## The problem
Pull every line that holds the word "cupcake" from the entries.

## Task input
((

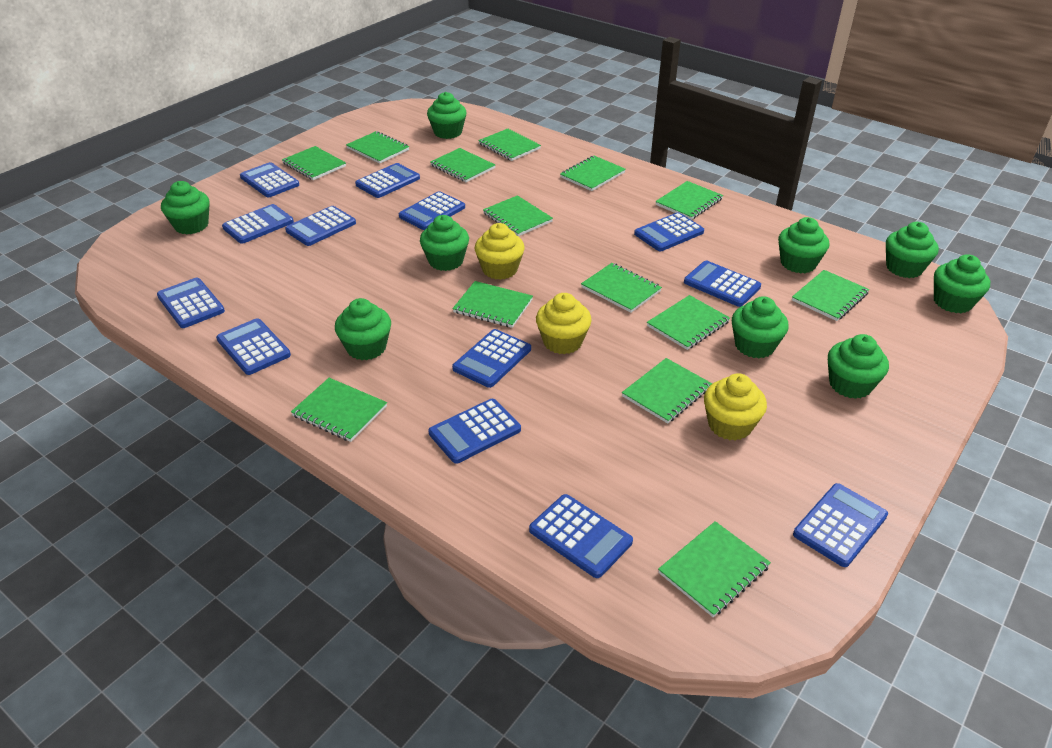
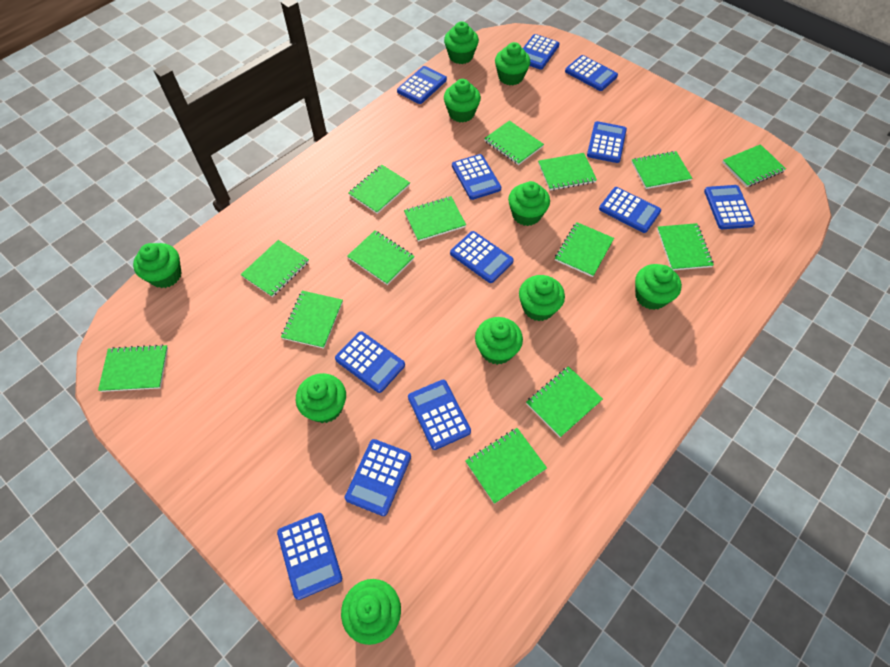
blue calculator: 13 -> 12
green cupcake: 9 -> 10
yellow cupcake: 3 -> 0

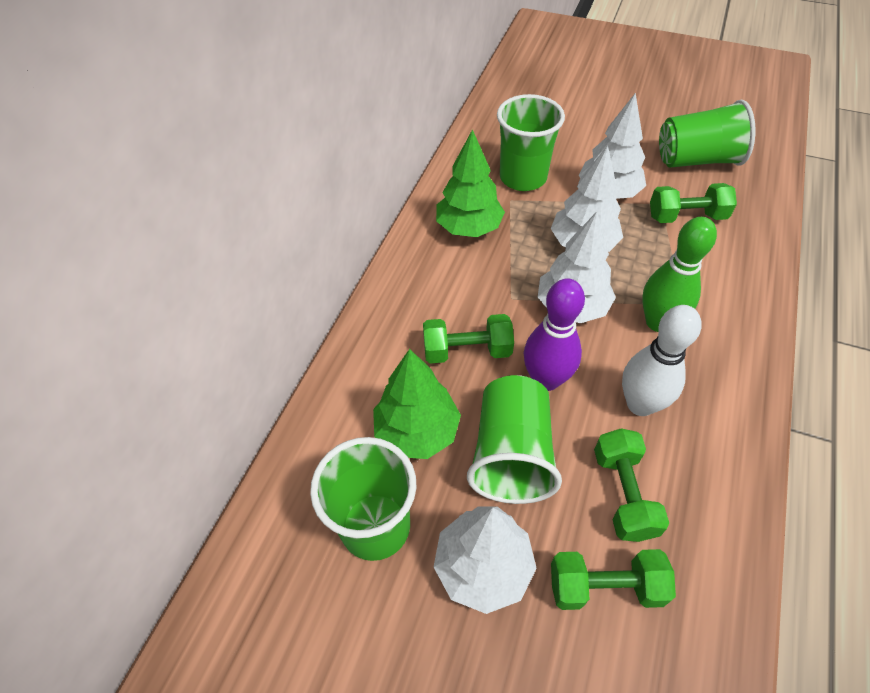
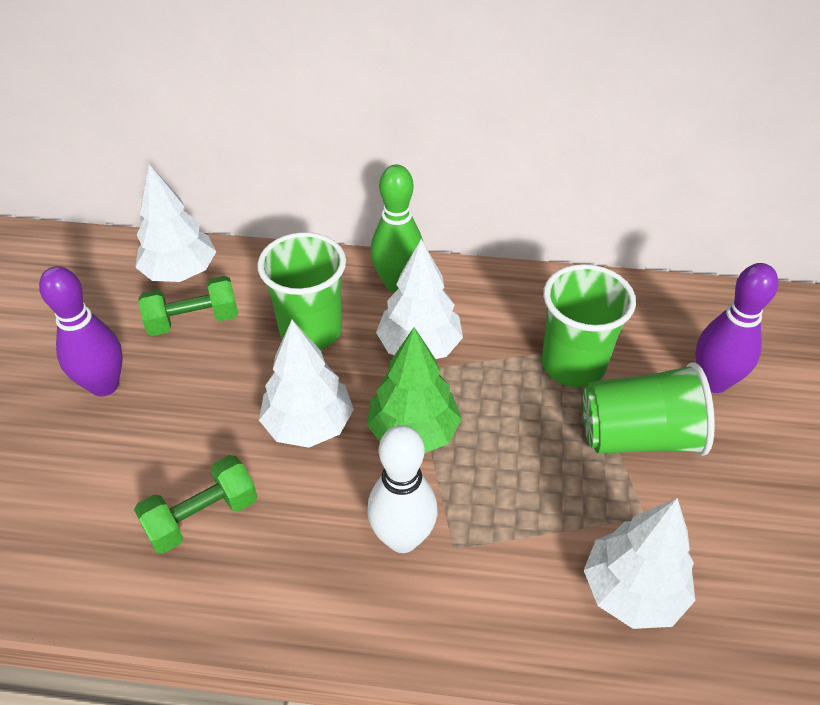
green cup: 4 -> 3
green dumbbell: 4 -> 2
green tree: 2 -> 1
purple bowling pin: 1 -> 2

))

## Task result
green cupcake: 9 -> 10
yellow cupcake: 3 -> 0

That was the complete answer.